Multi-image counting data
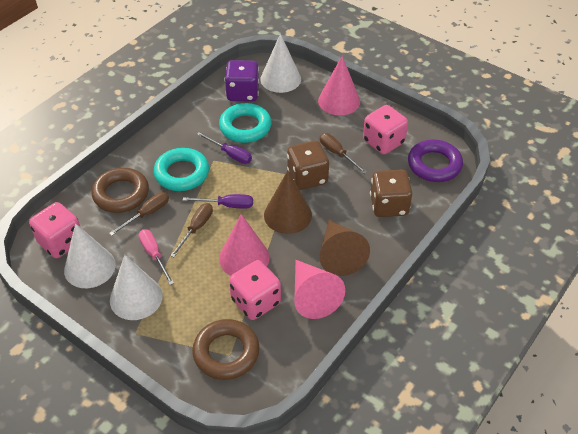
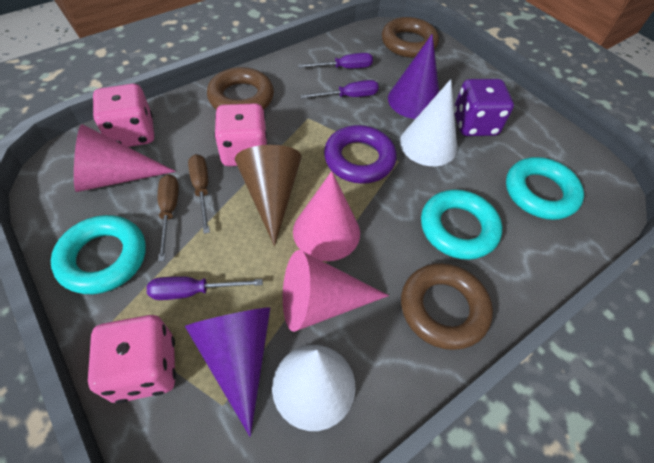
brown cone: [264,170,312,234] [319,220,370,276] = 2 -> [235,145,302,246] = 1
brown dice: [287,141,329,190] [370,170,413,217] = 2 -> none = 0
brown ring: [92,168,149,213] [192,319,260,380] = 2 -> [207,67,274,110] [382,17,439,58] [401,263,493,350] = 3
brown screwdriver: [109,192,169,236] [170,203,213,257] [320,133,367,174] = 3 -> [158,174,179,261] [188,154,210,234] = 2
pink screwdriver: [139,229,174,285] = 1 -> none = 0
purple cone: none = 0 -> [185,307,270,437] [388,34,439,119] = 2
purple screwdriver: [183,194,253,209] [197,132,252,164] = 2 -> [147,276,263,300] [298,53,373,68] [300,80,379,99] = 3
turquoise ring: [154,148,209,191] [219,103,271,143] = 2 -> [51,215,146,294] [421,189,502,260] [506,157,584,220] = 3
white cone: [64,223,116,288] [110,255,163,320] [261,34,301,93] = 3 -> [272,345,356,431] [400,79,457,166] = 2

§ Problem description: Identify each line in the records above containing the word "none"; copy those lines.

§ Finished exercise:
brown dice: [287,141,329,190] [370,170,413,217] = 2 -> none = 0
pink screwdriver: [139,229,174,285] = 1 -> none = 0
purple cone: none = 0 -> [185,307,270,437] [388,34,439,119] = 2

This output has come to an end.